YOUR ASSIGNMENT
Exactly reproduce the entries, dropping any pictures from your copy.

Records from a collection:

○ ○ ○ ○ ○

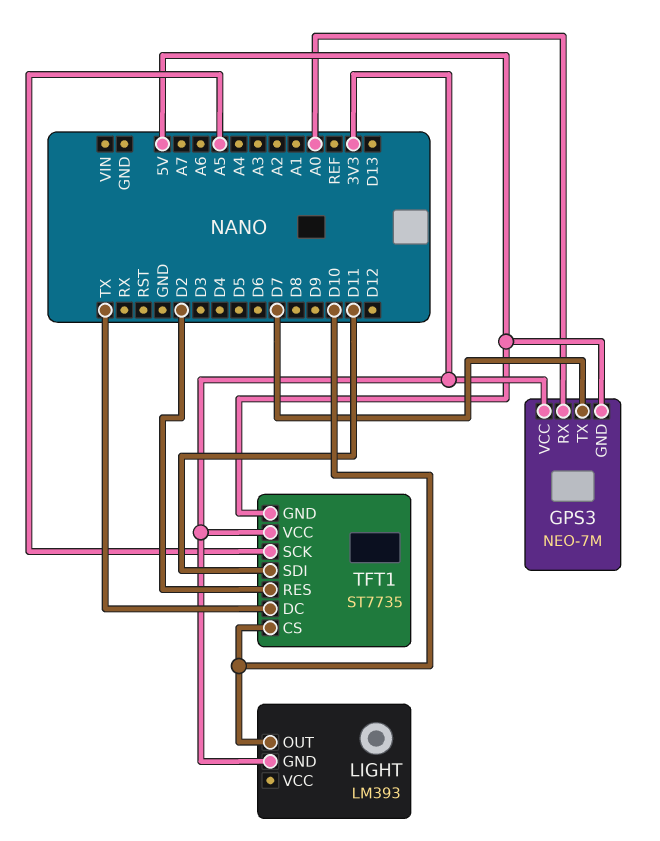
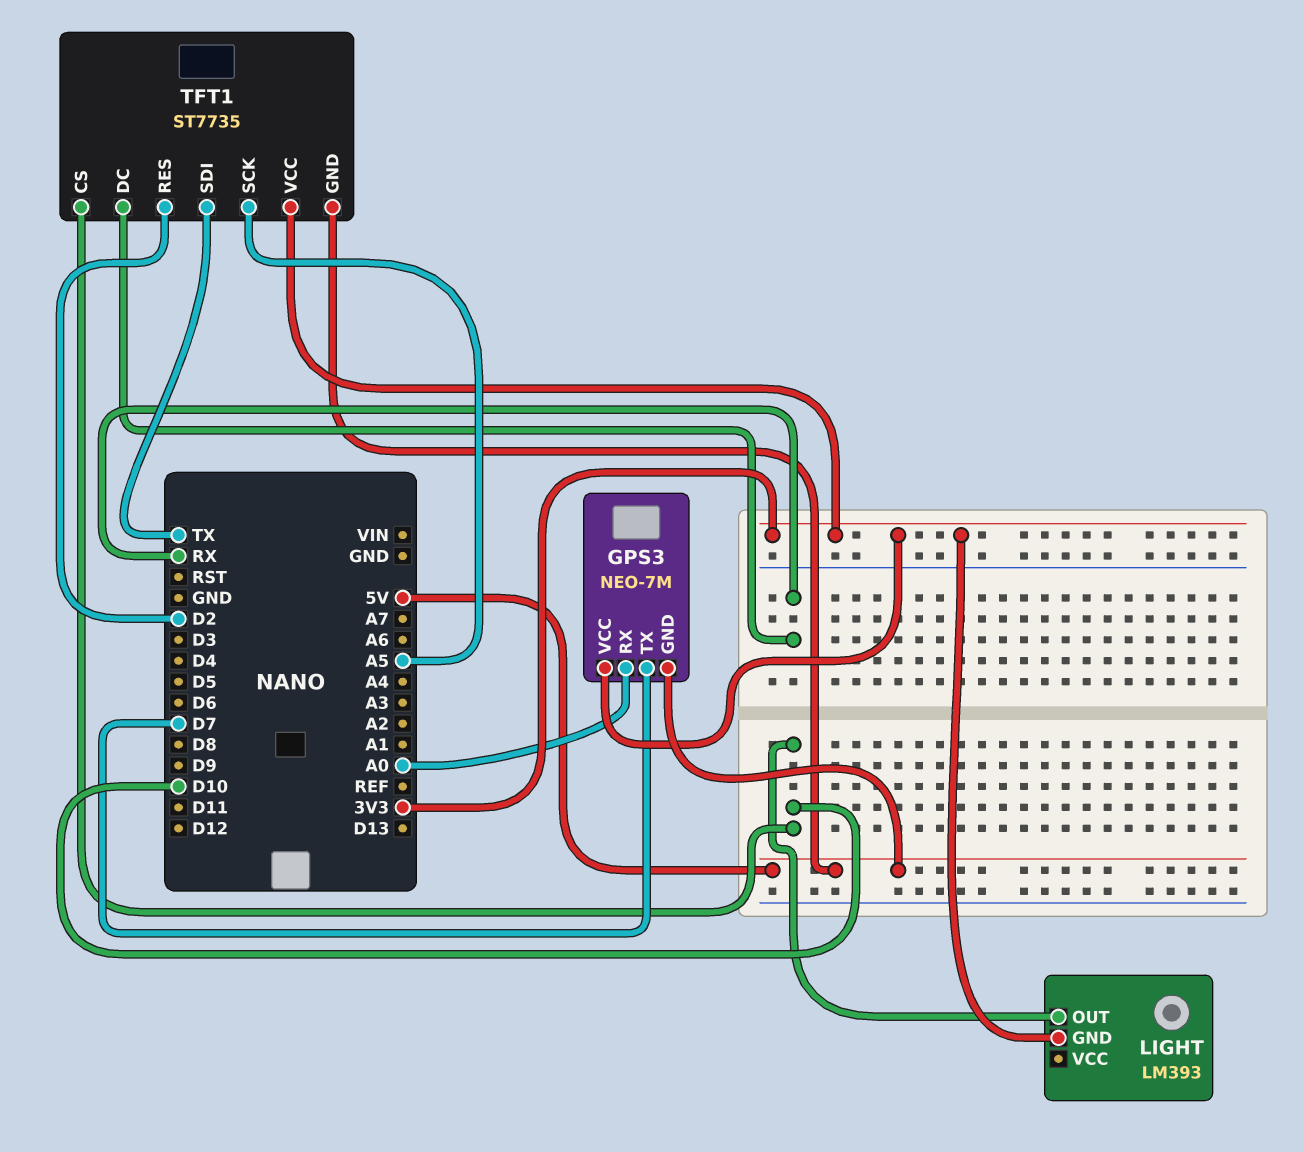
TFT1 pin DC: TX -> RX
TFT1 pin SDI: D11 -> TX

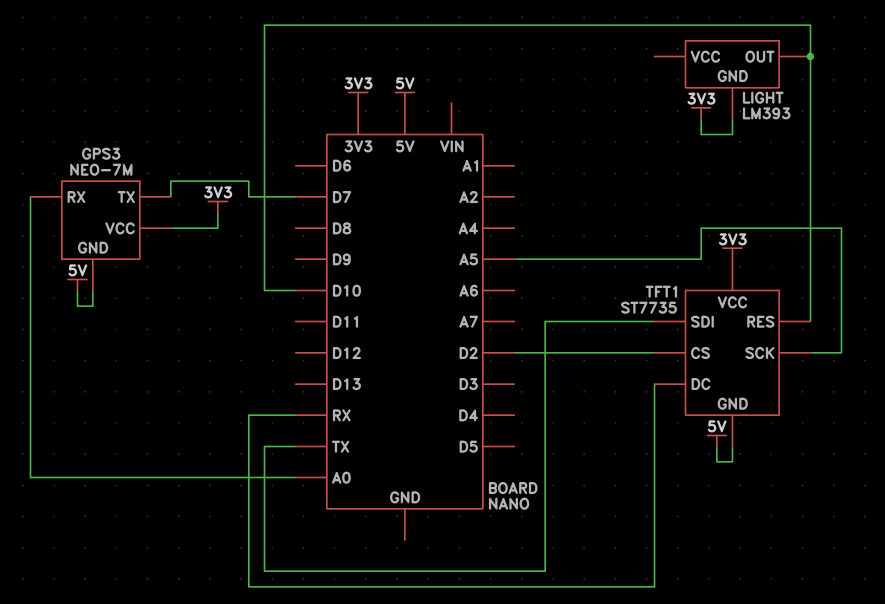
TFT1 pin CS: D10 -> D2
TFT1 pin RES: D2 -> D10

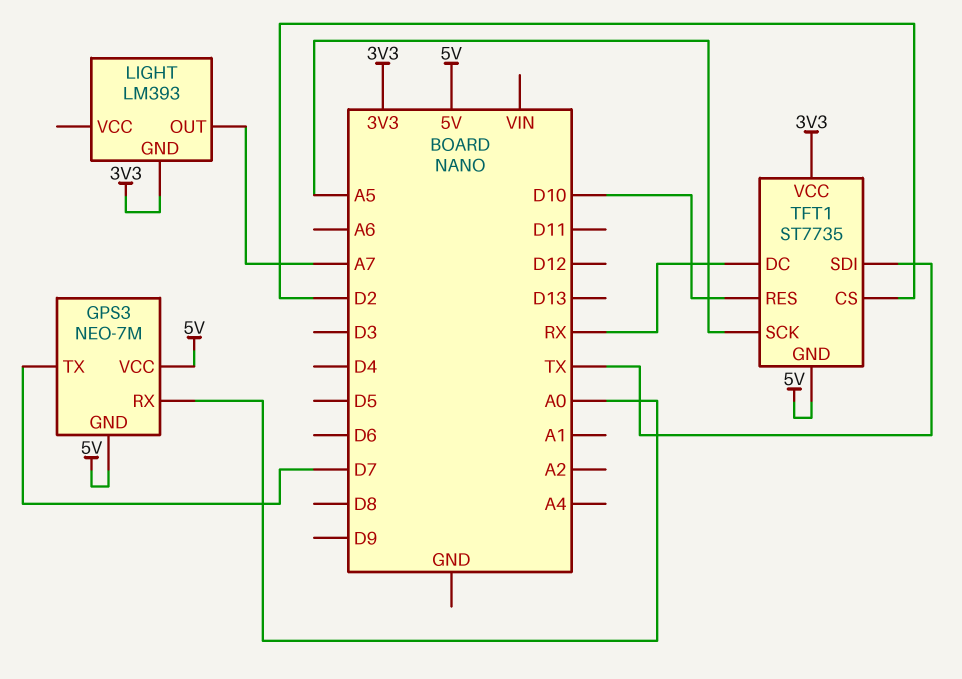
GPS3 pin VCC: 3V3 -> 5V
LIGHT pin OUT: D10 -> A7

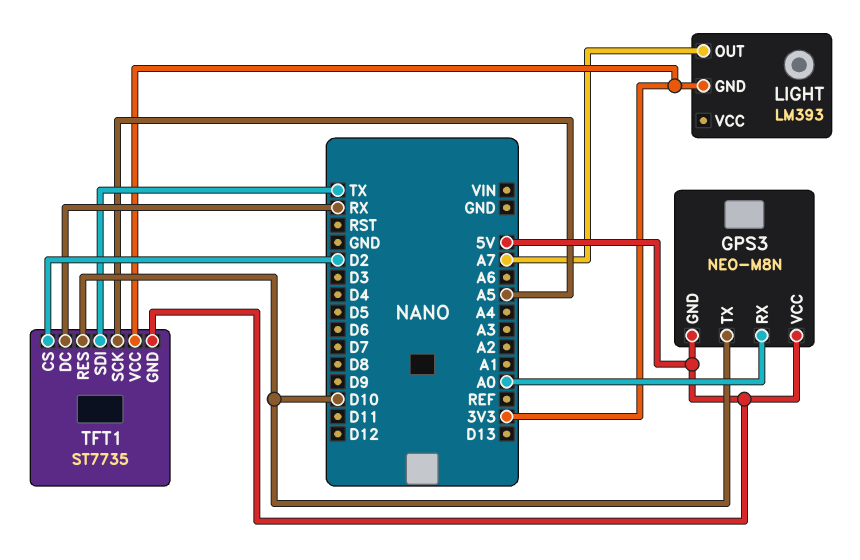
GPS3: NEO-7M -> NEO-M8N
GPS3 pin TX: D7 -> D10

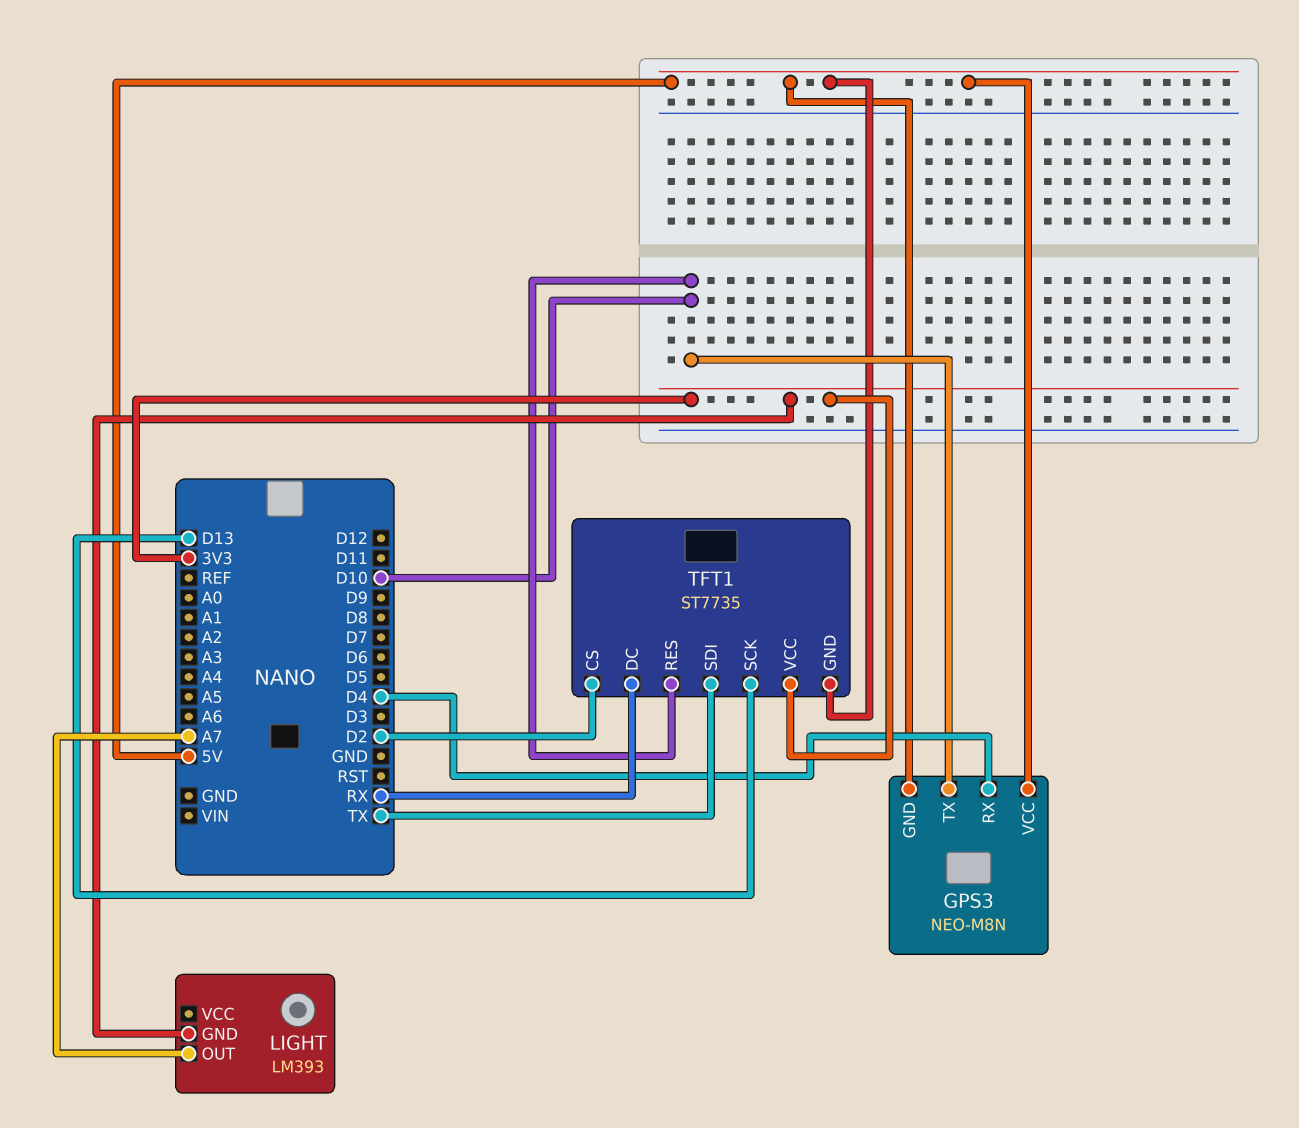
GPS3 pin RX: A0 -> D4
TFT1 pin SCK: A5 -> D13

○ ○ ○ ○ ○

ANSWER SPACE
TFT1 pin DC: TX -> RX
TFT1 pin SDI: D11 -> TX

TFT1 pin CS: D10 -> D2
TFT1 pin RES: D2 -> D10

GPS3 pin VCC: 3V3 -> 5V
LIGHT pin OUT: D10 -> A7

GPS3: NEO-7M -> NEO-M8N
GPS3 pin TX: D7 -> D10

GPS3 pin RX: A0 -> D4
TFT1 pin SCK: A5 -> D13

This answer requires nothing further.